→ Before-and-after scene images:
┄┄┄┄┄┄┄┄┄┄┄┄┄┄┄┄┄┄┄┄
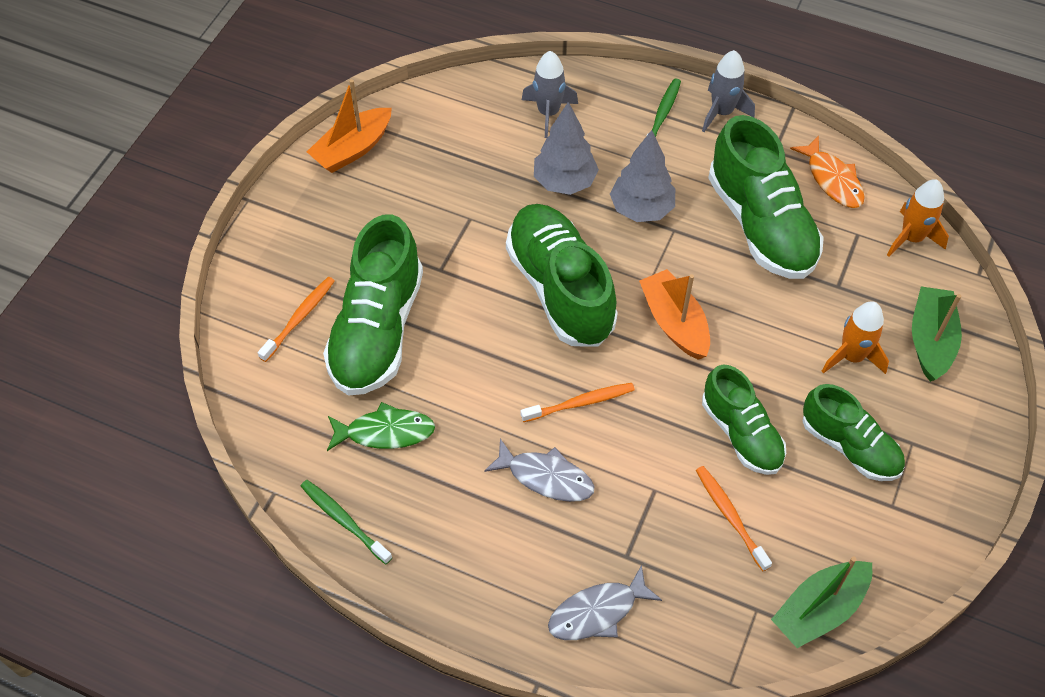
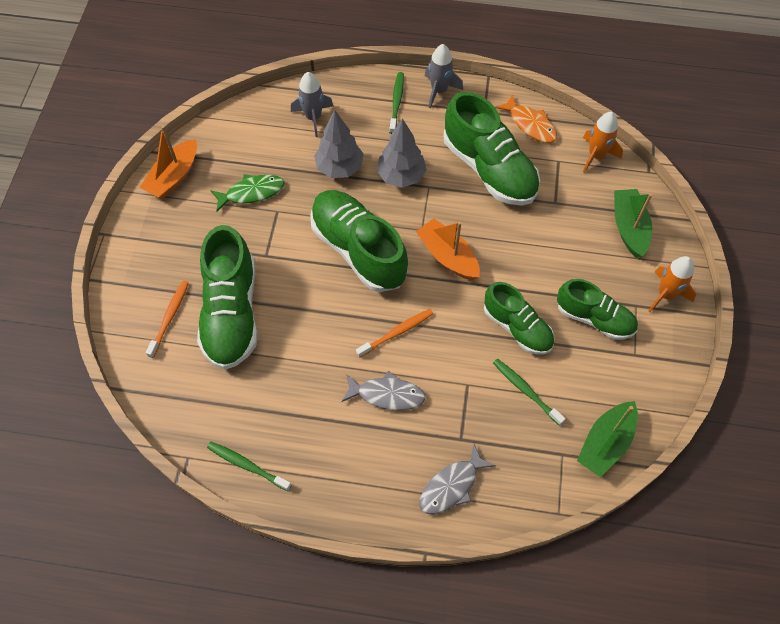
camera: 15 degrees left, 5 degrees up
(385, 432) = (259, 390): green fish -> green fish (251, 193)
(730, 517) = (526, 391): orange toothbrush -> green toothbrush
(851, 357) = (578, 252): orange rocket -> orange rocket (665, 294)

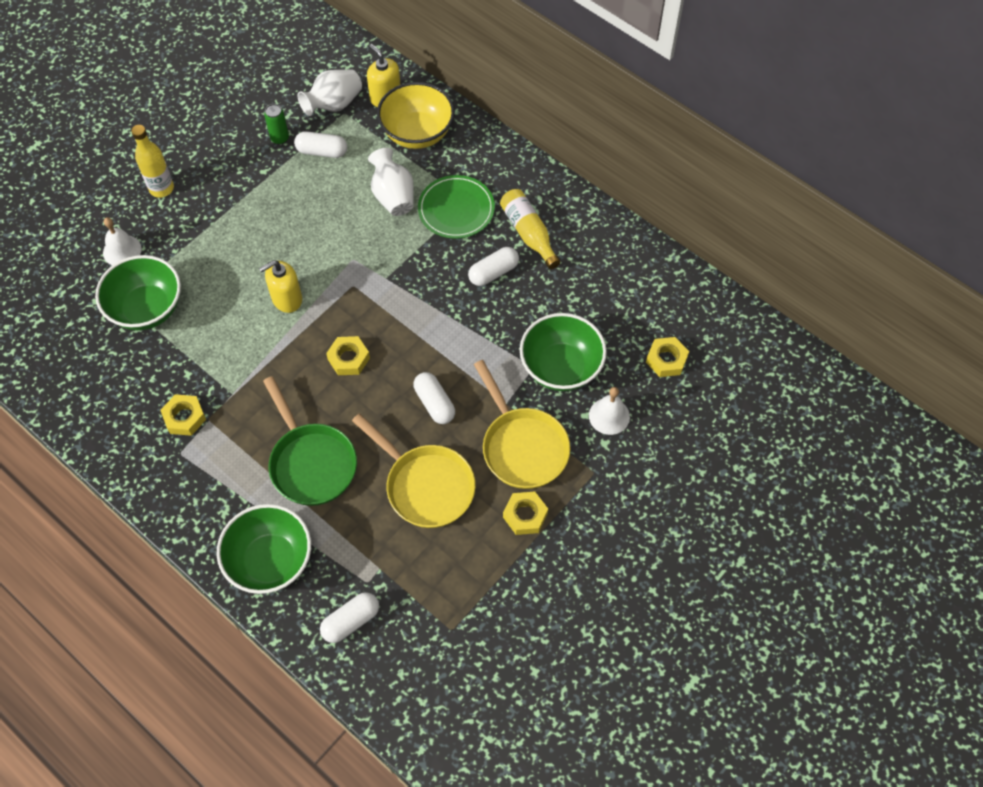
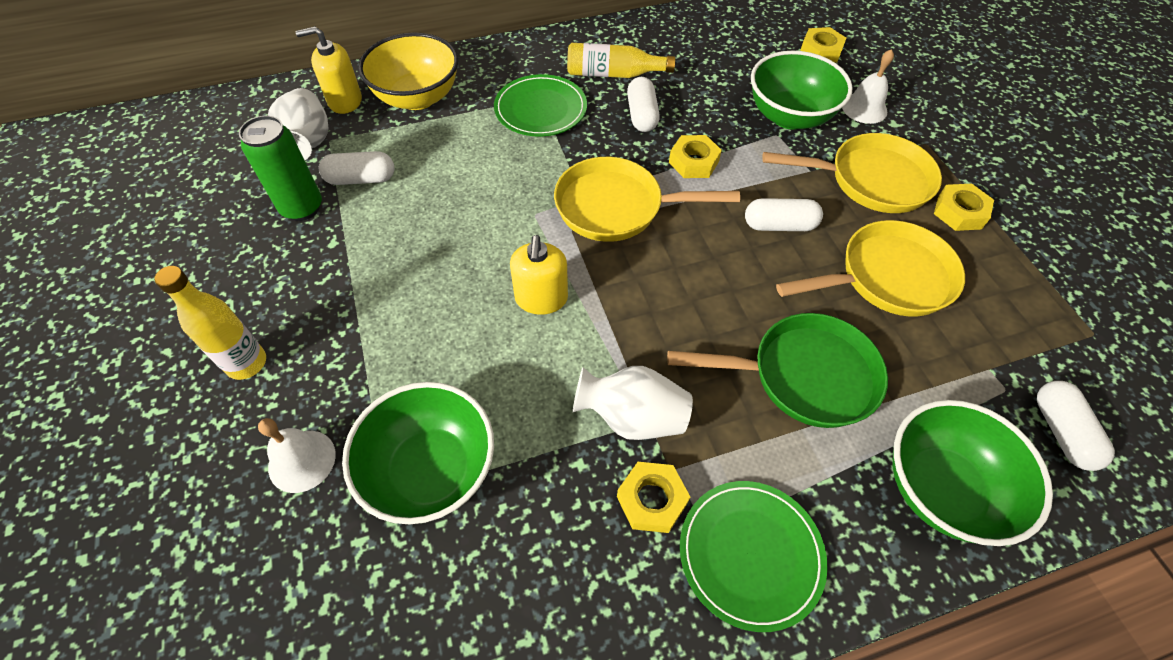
camera: 60 degrees left, 5 degrees down
(178, 477) = (750, 554): none -> green plate
(280, 138) = (302, 208): green can -> green can, size x1.64
(322, 151) = (361, 179): white capsule -> white capsule turned 45 degrees clockwise
(349, 358) = (671, 275): yellow nut -> yellow nut (693, 162)
(389, 301) = (616, 207): none -> yellow pan
(393, 196) = (479, 147): white vase -> white vase (632, 417)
┄┄┄┄┄┄┄┄┄┄┄┄┄┄┄┄┄┄┄┄
→ TASK OBJECTIVE: The expected result is an exact transcription of the lines from the one containing "(389, 301) = (616, 207): none -> yellow pan" through the end of the records above; please include both ends.

→ RESULT FOR THIS EXERCISE:
(389, 301) = (616, 207): none -> yellow pan
(393, 196) = (479, 147): white vase -> white vase (632, 417)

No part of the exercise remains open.